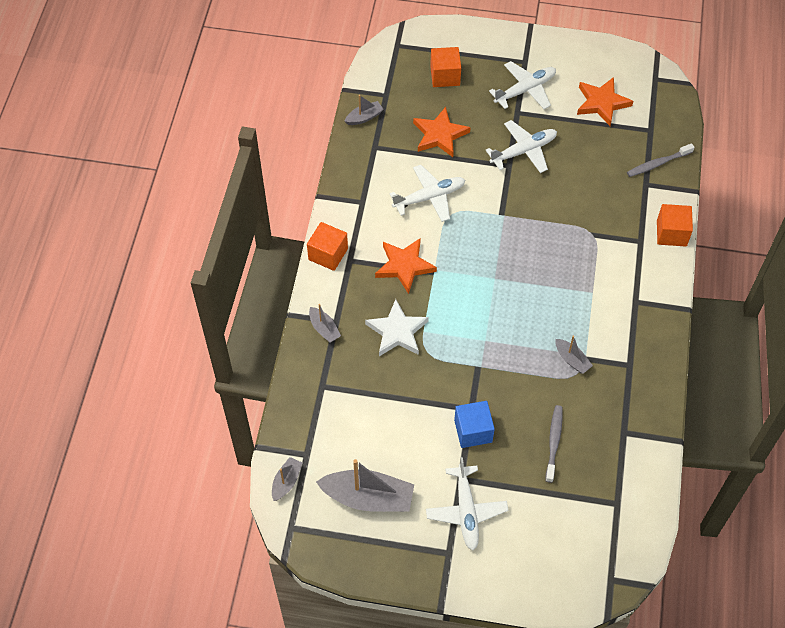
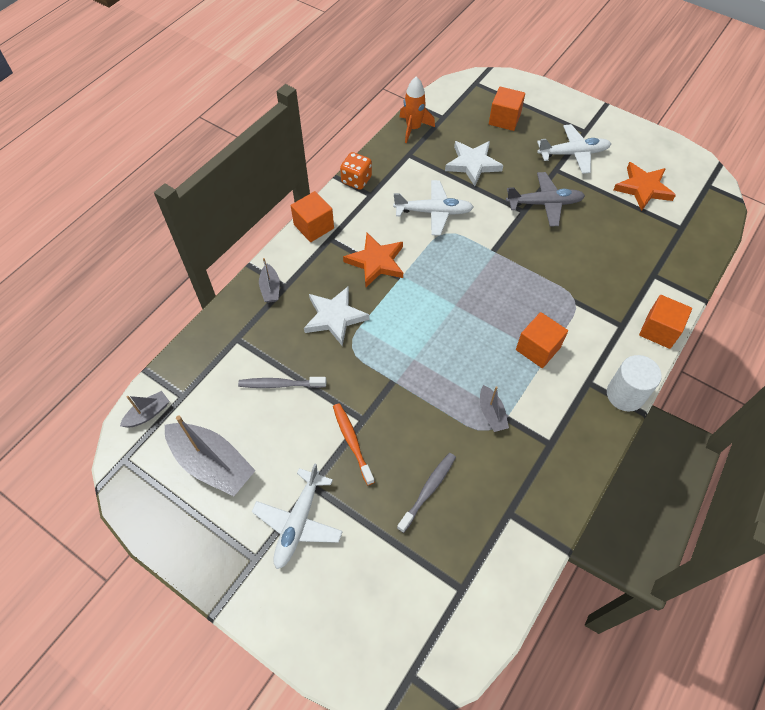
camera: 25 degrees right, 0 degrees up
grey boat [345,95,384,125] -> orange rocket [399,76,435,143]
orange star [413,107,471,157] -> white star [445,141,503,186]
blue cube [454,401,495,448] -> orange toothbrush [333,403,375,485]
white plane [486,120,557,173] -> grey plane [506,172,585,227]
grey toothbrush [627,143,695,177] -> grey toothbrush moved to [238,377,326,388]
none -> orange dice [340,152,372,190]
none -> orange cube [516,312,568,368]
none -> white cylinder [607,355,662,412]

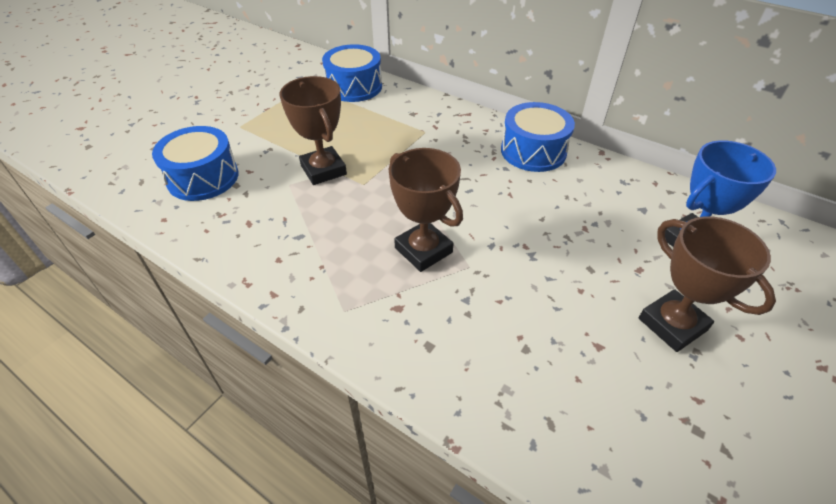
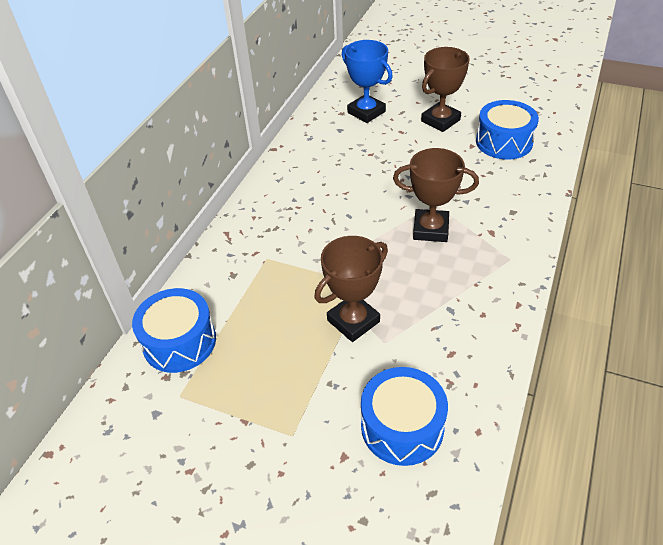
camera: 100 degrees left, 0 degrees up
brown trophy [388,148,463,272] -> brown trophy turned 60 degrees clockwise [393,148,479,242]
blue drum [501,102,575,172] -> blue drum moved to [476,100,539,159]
━━━━━━━━━━
I'd like the entries above repeated exactly, but without any of their pictures.

### ANSWER TO THIS TASK
camera: 25 degrees right, 0 degrees up
grey boat [345,95,384,125] -> orange rocket [399,76,435,143]
orange star [413,107,471,157] -> white star [445,141,503,186]
blue cube [454,401,495,448] -> orange toothbrush [333,403,375,485]
white plane [486,120,557,173] -> grey plane [506,172,585,227]
grey toothbrush [627,143,695,177] -> grey toothbrush moved to [238,377,326,388]
none -> orange dice [340,152,372,190]
none -> orange cube [516,312,568,368]
none -> white cylinder [607,355,662,412]

camera: 100 degrees left, 0 degrees up
brown trophy [388,148,463,272] -> brown trophy turned 60 degrees clockwise [393,148,479,242]
blue drum [501,102,575,172] -> blue drum moved to [476,100,539,159]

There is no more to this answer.